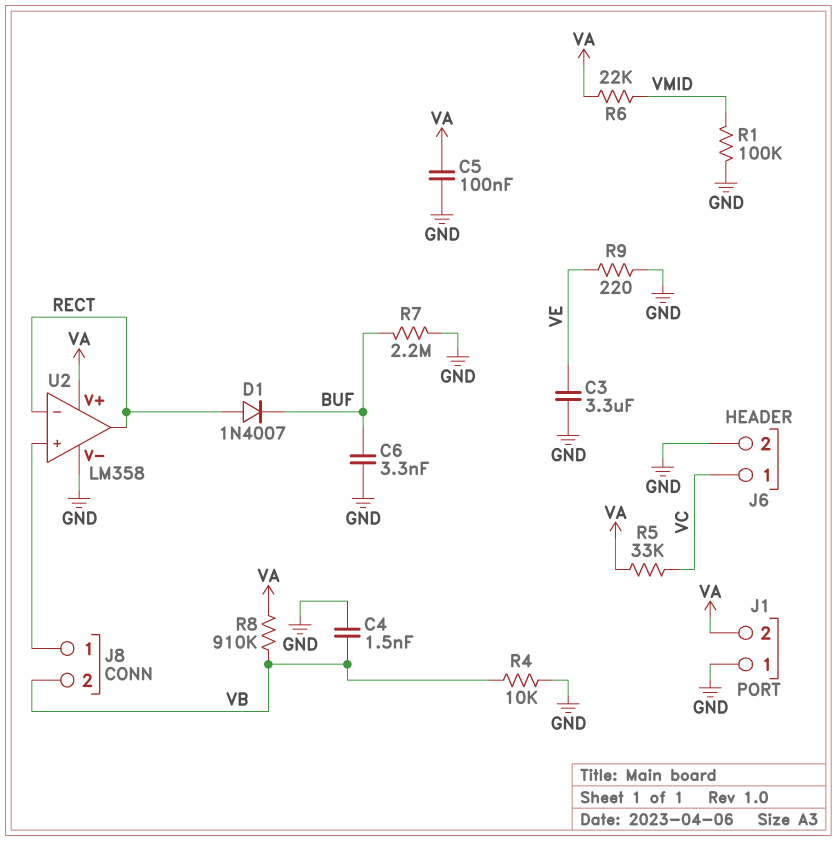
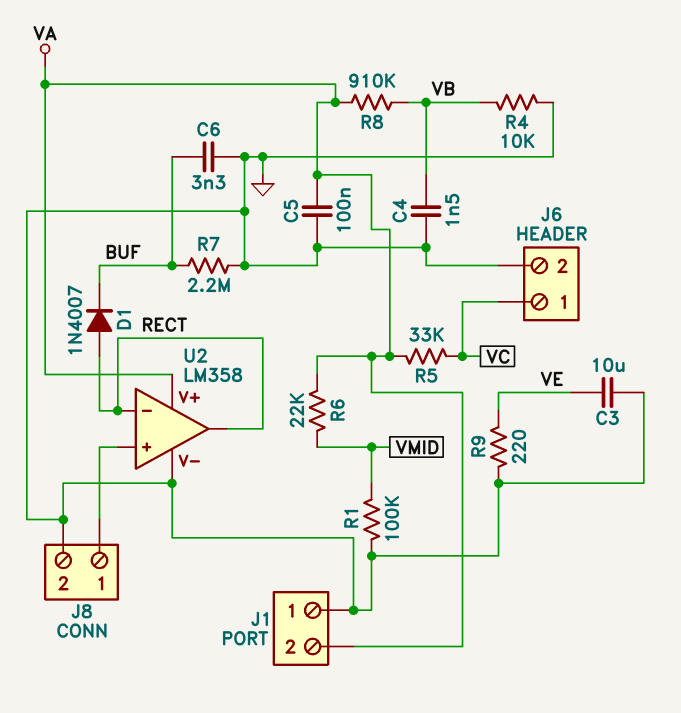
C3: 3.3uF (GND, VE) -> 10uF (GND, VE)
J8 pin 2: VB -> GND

----

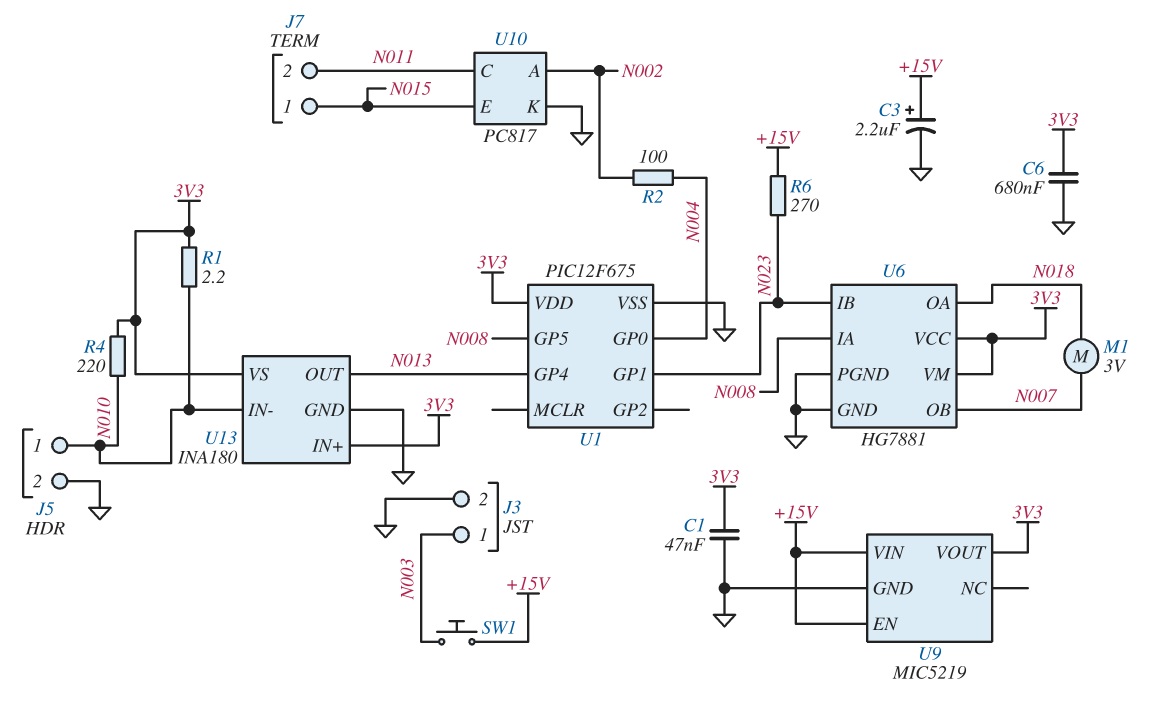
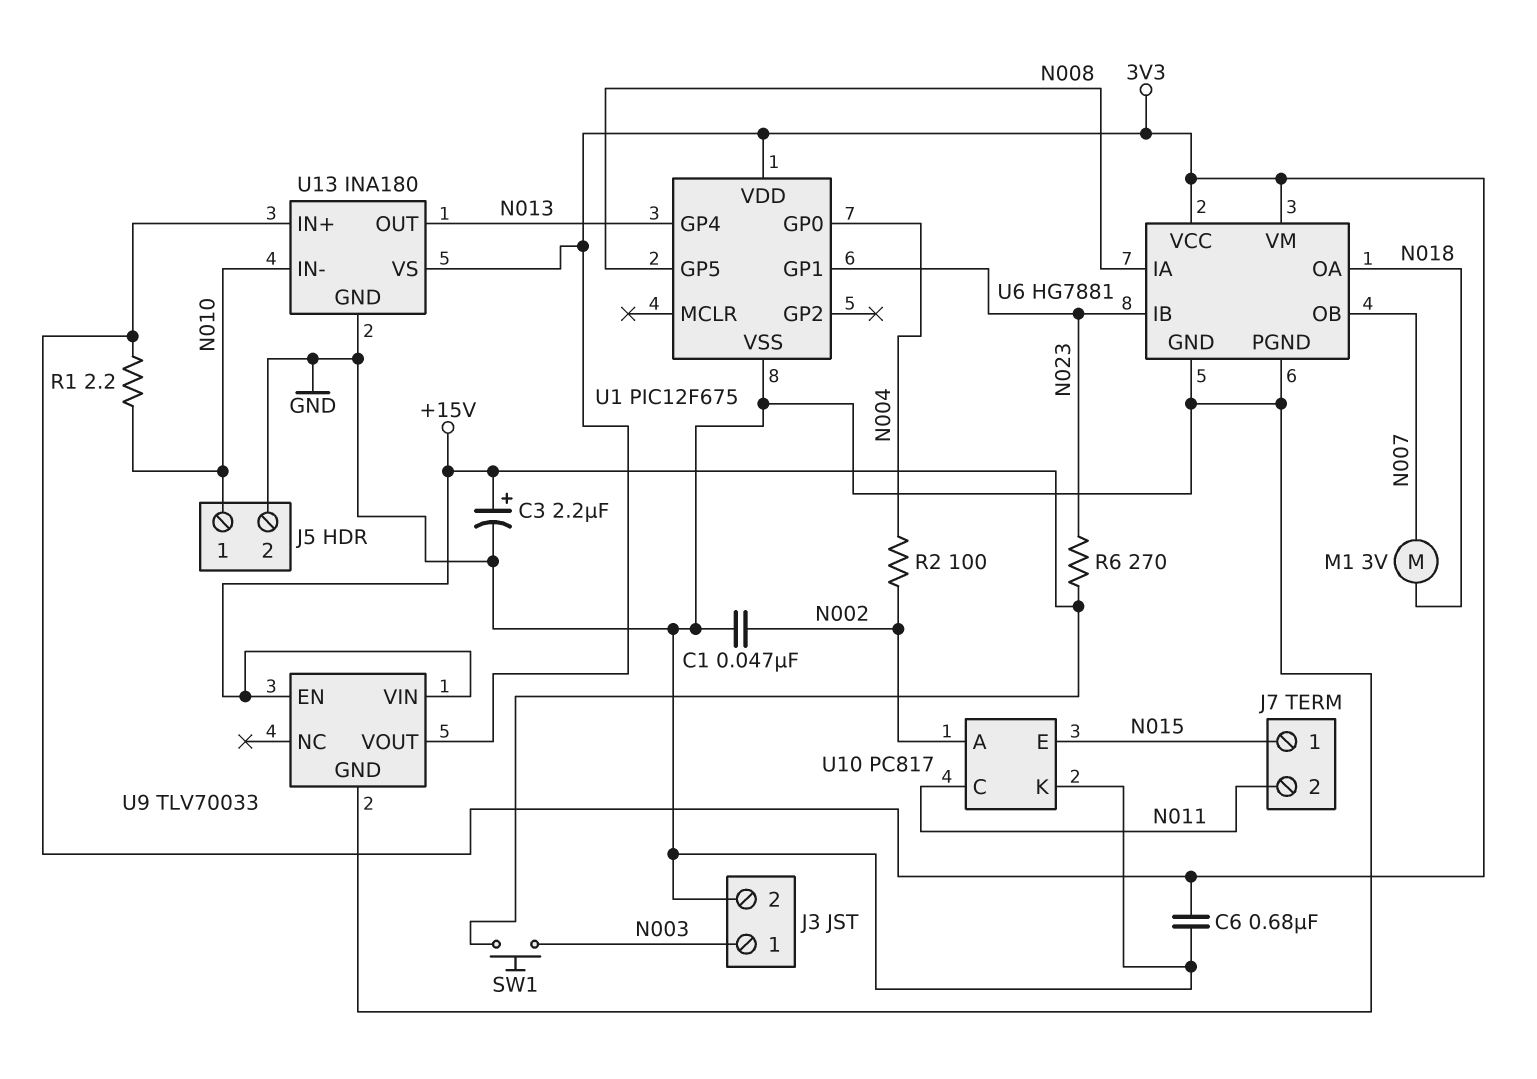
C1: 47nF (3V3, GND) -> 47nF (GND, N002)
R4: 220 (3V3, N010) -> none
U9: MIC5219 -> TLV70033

----

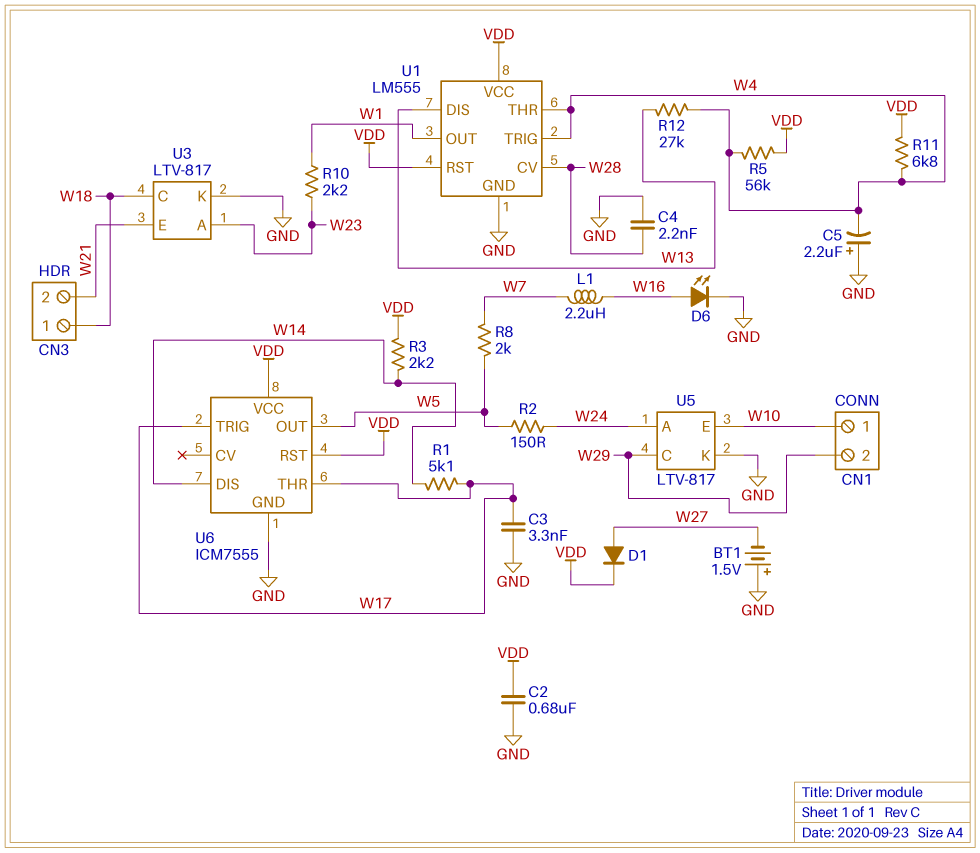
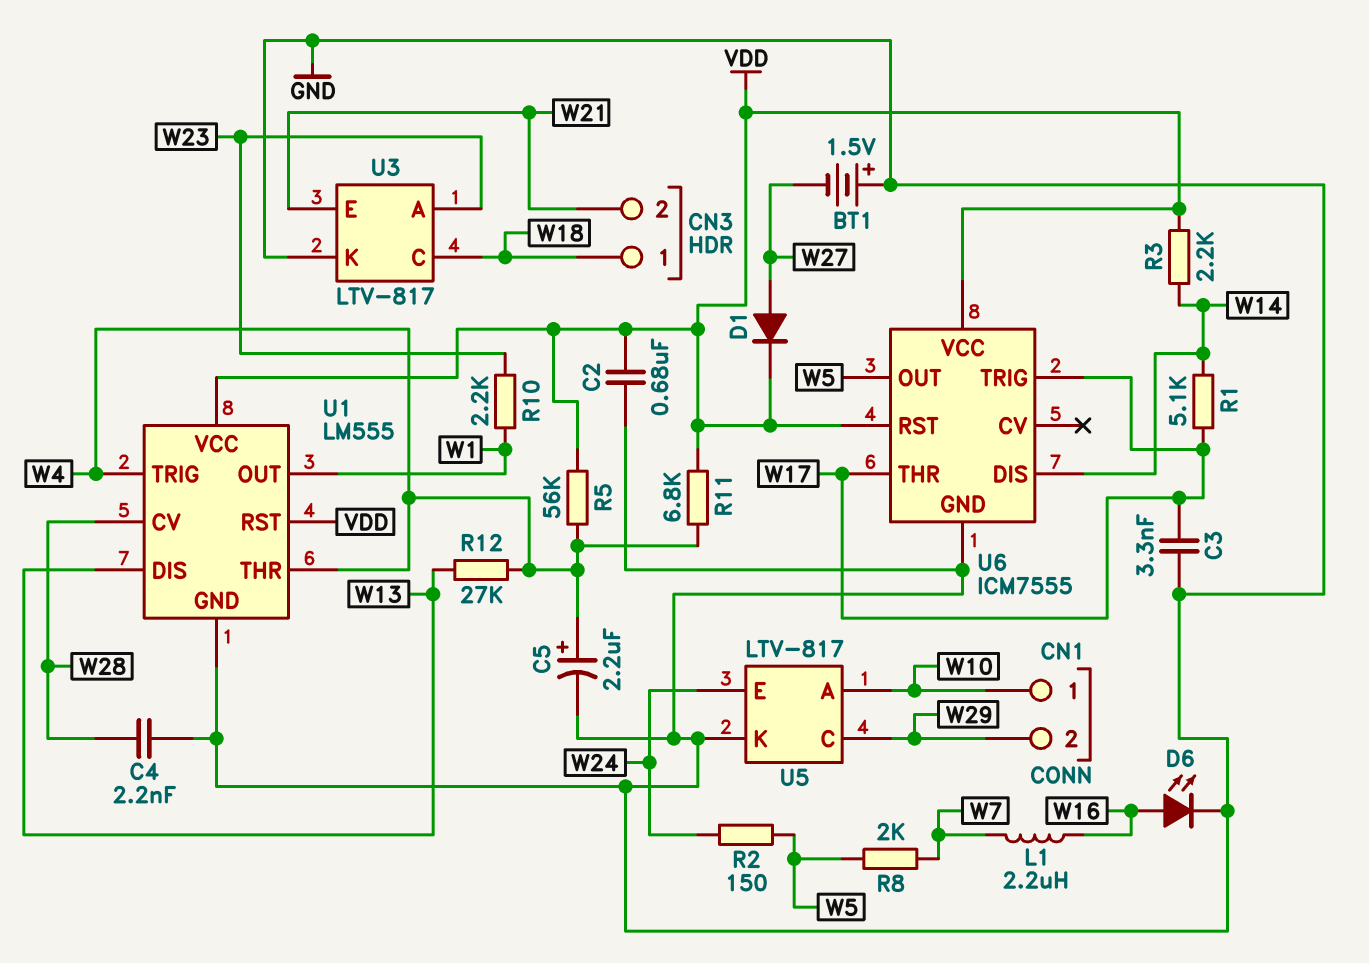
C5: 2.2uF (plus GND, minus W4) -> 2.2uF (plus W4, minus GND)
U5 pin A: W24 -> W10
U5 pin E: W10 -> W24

----

PROBLEM DETAILS -
Begin at the line that has "C1: 47nF (3V3, GND) -> 47nF (GND, N002)" in the entries above; stop after the line that has "U9: MIC5219 -> TLV70033". Transcribe exactly those lines and no others.

TASK SOLUTION -
C1: 47nF (3V3, GND) -> 47nF (GND, N002)
R4: 220 (3V3, N010) -> none
U9: MIC5219 -> TLV70033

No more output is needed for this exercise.